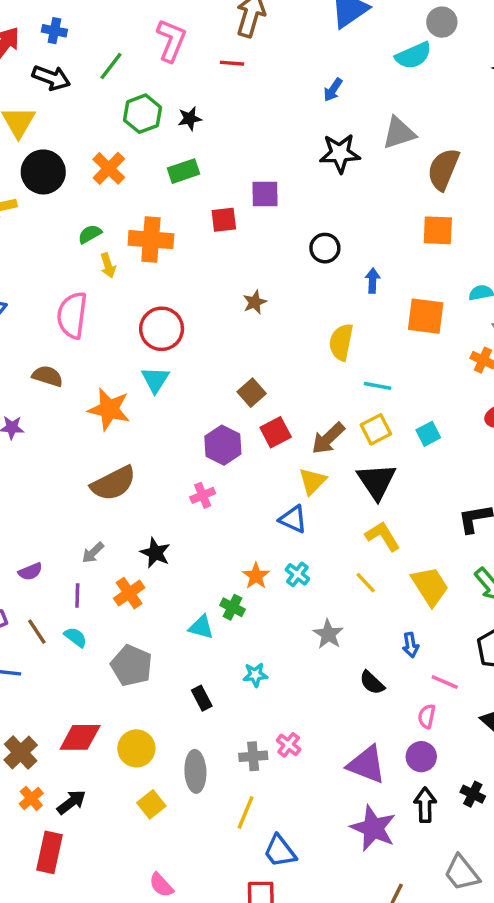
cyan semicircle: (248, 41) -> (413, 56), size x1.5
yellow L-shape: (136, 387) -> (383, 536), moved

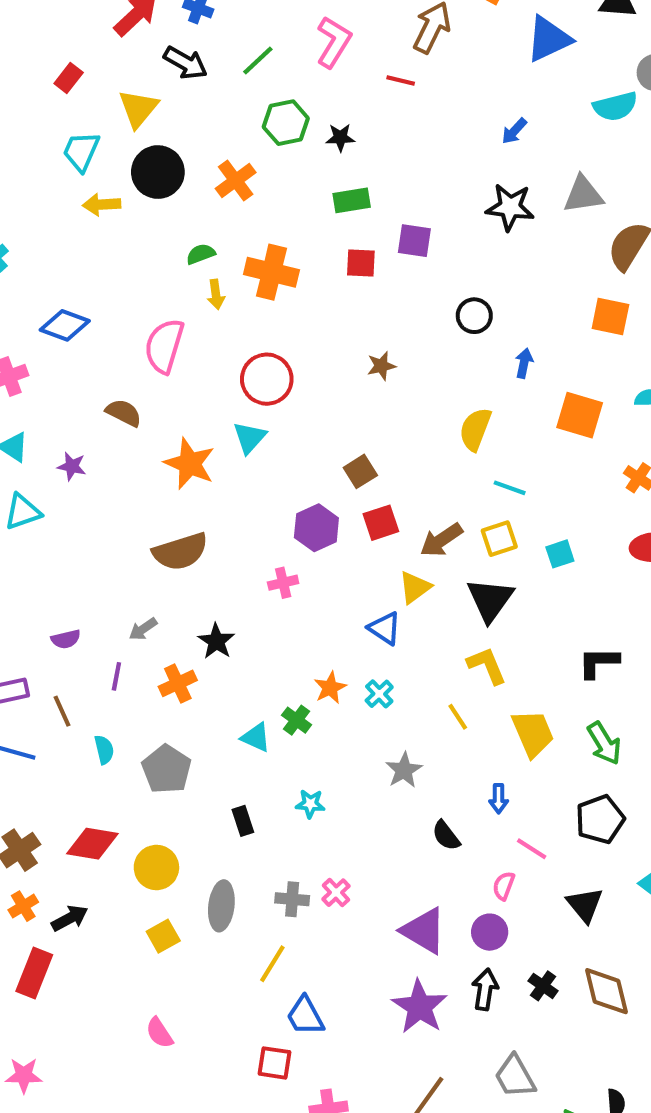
green rectangle: (184, 171) -> (352, 200), moved
cyan semicircle: (75, 637) -> (104, 750), moved, turned 30

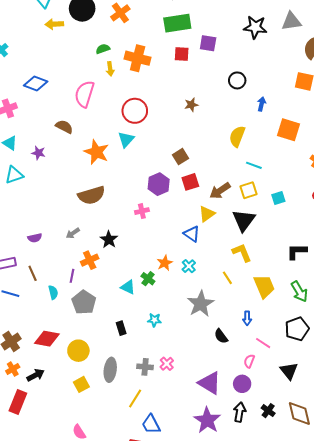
green rectangle: (352, 200) -> (177, 23), size x1.5
purple line: (116, 676) -> (72, 276), moved
gray star: (404, 770) -> (201, 304), size x1.5

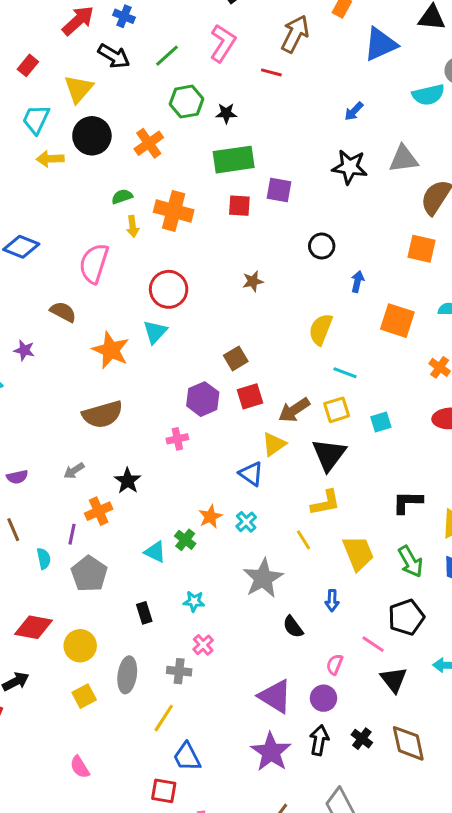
yellow L-shape: (242, 253) -> (326, 503), turned 100
pink line: (263, 343) -> (373, 644), moved
pink cross: (167, 364) -> (203, 645), moved

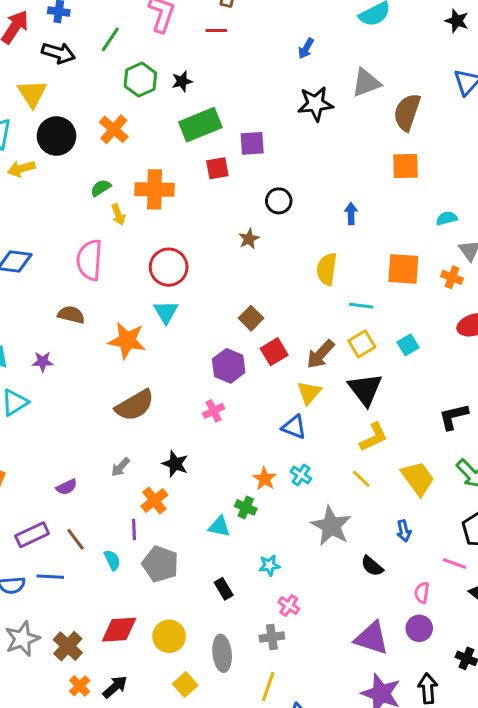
black circle: (322, 246) -> (279, 201), moved
orange square: (397, 321) -> (403, 269), moved
black arrow: (319, 740) -> (428, 688), moved

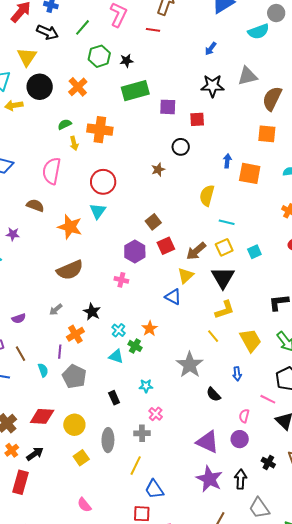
red square: (217, 168) -> (197, 119), moved
orange square: (403, 269) -> (250, 173), moved
pink cross: (214, 411) -> (121, 280), turned 32
cyan cross: (301, 475) -> (119, 330), moved

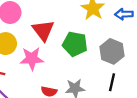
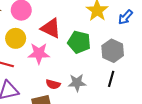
blue arrow: (124, 14) -> (125, 17), turned -49
red triangle: (43, 30) -> (51, 28), turned -30

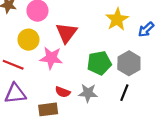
red triangle: (51, 28) -> (66, 33), turned 35
green pentagon: (79, 42) -> (99, 63), moved, turned -30

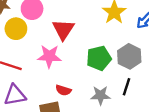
yellow circle: (28, 40) -> (16, 29), moved
gray star: (88, 93) -> (100, 95), moved

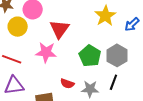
green pentagon: (99, 58) -> (90, 56), turned -30
red semicircle: (63, 90) -> (67, 84), moved

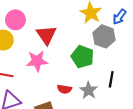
gray hexagon: (117, 55) -> (104, 36), moved
gray star: (90, 89) -> (89, 90), turned -30

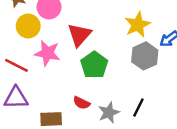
green pentagon: (82, 57) -> (94, 65), moved
pink star: (37, 61) -> (47, 53), moved

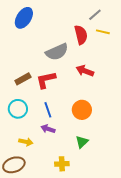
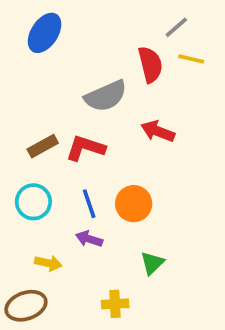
red L-shape: (46, 80) -> (85, 148), turned 30
orange circle: (82, 110) -> (134, 204), moved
········
Exercise brief:
Exactly and only the lines from the top of the records down to the line containing "black circle: (322, 246) -> (279, 201), moved" should be transcribed, please, without the pictures.

Output:
cyan semicircle: (248, 41) -> (413, 56), size x1.5
yellow L-shape: (136, 387) -> (383, 536), moved

green rectangle: (184, 171) -> (352, 200), moved
cyan semicircle: (75, 637) -> (104, 750), moved, turned 30

green rectangle: (352, 200) -> (177, 23), size x1.5
purple line: (116, 676) -> (72, 276), moved
gray star: (404, 770) -> (201, 304), size x1.5

yellow L-shape: (242, 253) -> (326, 503), turned 100
pink line: (263, 343) -> (373, 644), moved
pink cross: (167, 364) -> (203, 645), moved

black circle: (322, 246) -> (279, 201), moved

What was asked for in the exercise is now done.